*** Begin section ***
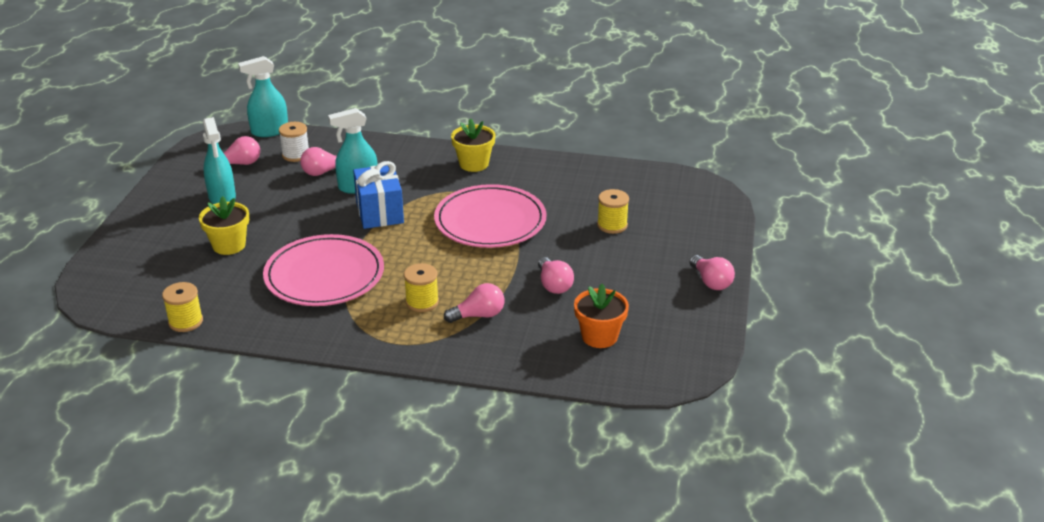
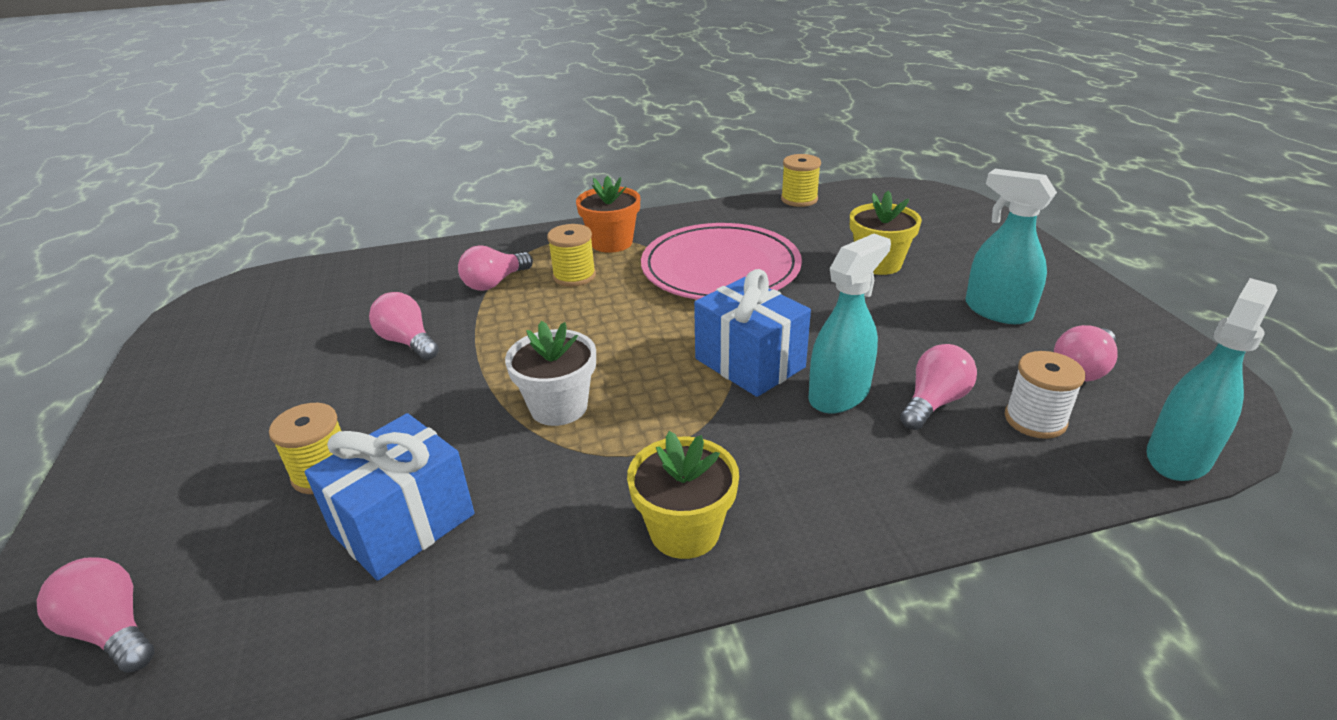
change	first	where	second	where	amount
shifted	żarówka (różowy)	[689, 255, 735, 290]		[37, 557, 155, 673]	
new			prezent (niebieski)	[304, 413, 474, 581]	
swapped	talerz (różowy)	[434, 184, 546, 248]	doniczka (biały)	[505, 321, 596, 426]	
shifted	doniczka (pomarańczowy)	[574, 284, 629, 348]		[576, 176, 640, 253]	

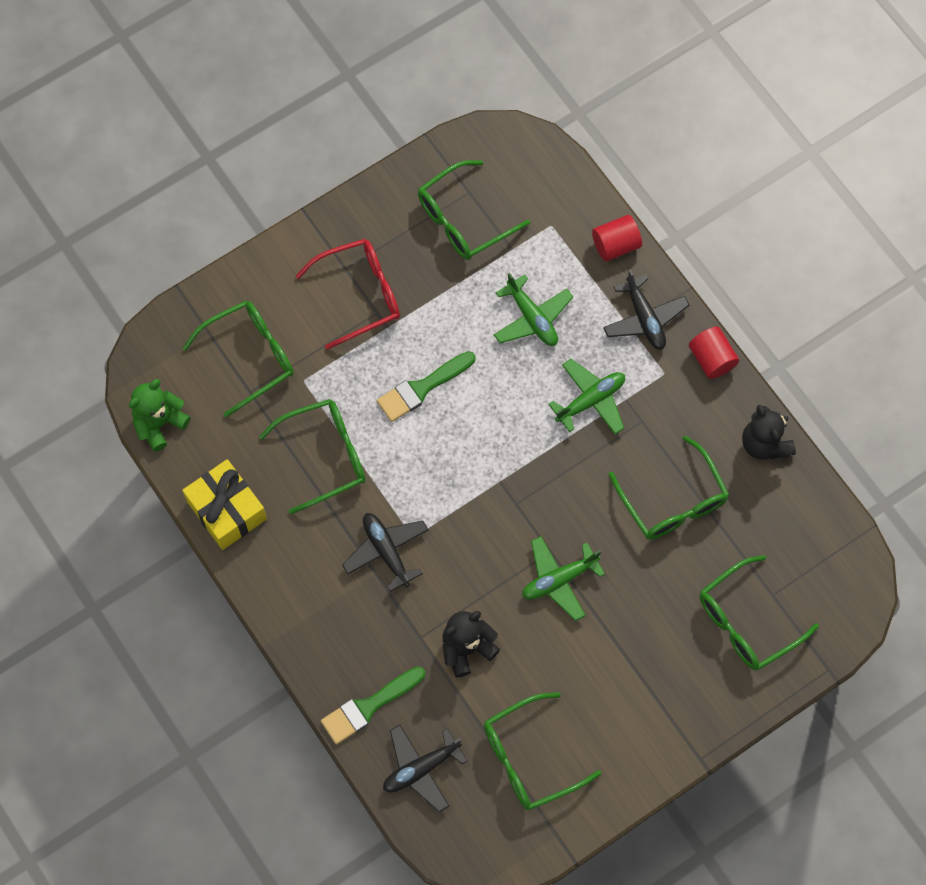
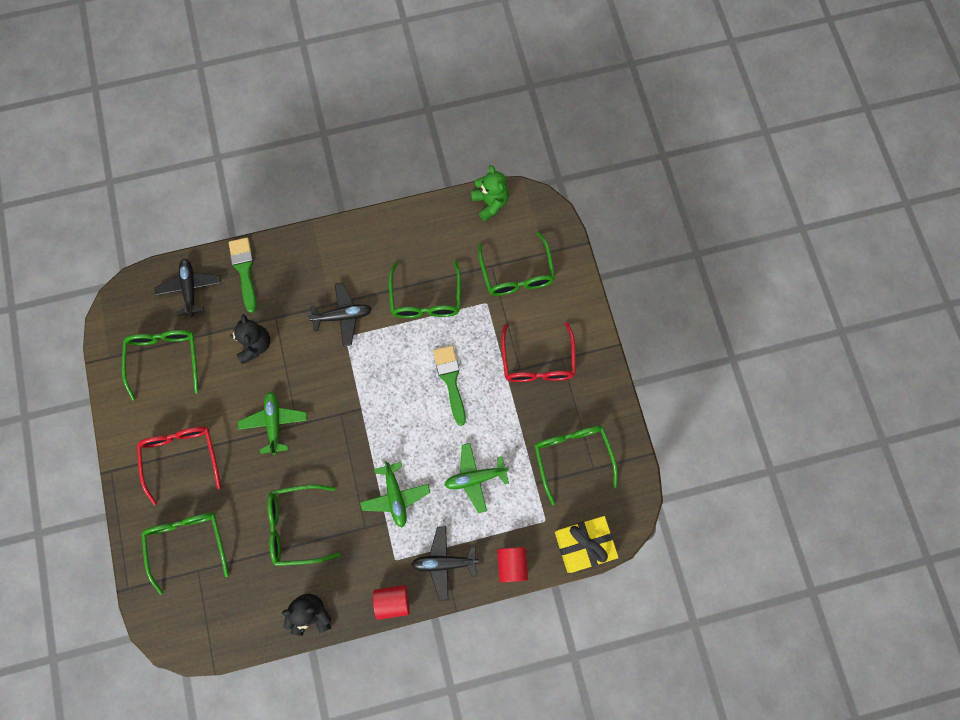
change	first	where	second	where	amount
new			okulary (czerwony)	[137, 427, 221, 505]	
shifted	prezent (żółty)	[182, 459, 267, 550]		[555, 516, 619, 573]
*** End section ***
DESCRIPTION OF THE TASK: Output the material word for word, omitting its pictures.

OUTPUT:
change	first	where	second	where	amount
shifted	żarówka (różowy)	[689, 255, 735, 290]		[37, 557, 155, 673]	
new			prezent (niebieski)	[304, 413, 474, 581]	
swapped	talerz (różowy)	[434, 184, 546, 248]	doniczka (biały)	[505, 321, 596, 426]	
shifted	doniczka (pomarańczowy)	[574, 284, 629, 348]		[576, 176, 640, 253]	

change	first	where	second	where	amount
new			okulary (czerwony)	[137, 427, 221, 505]	
shifted	prezent (żółty)	[182, 459, 267, 550]		[555, 516, 619, 573]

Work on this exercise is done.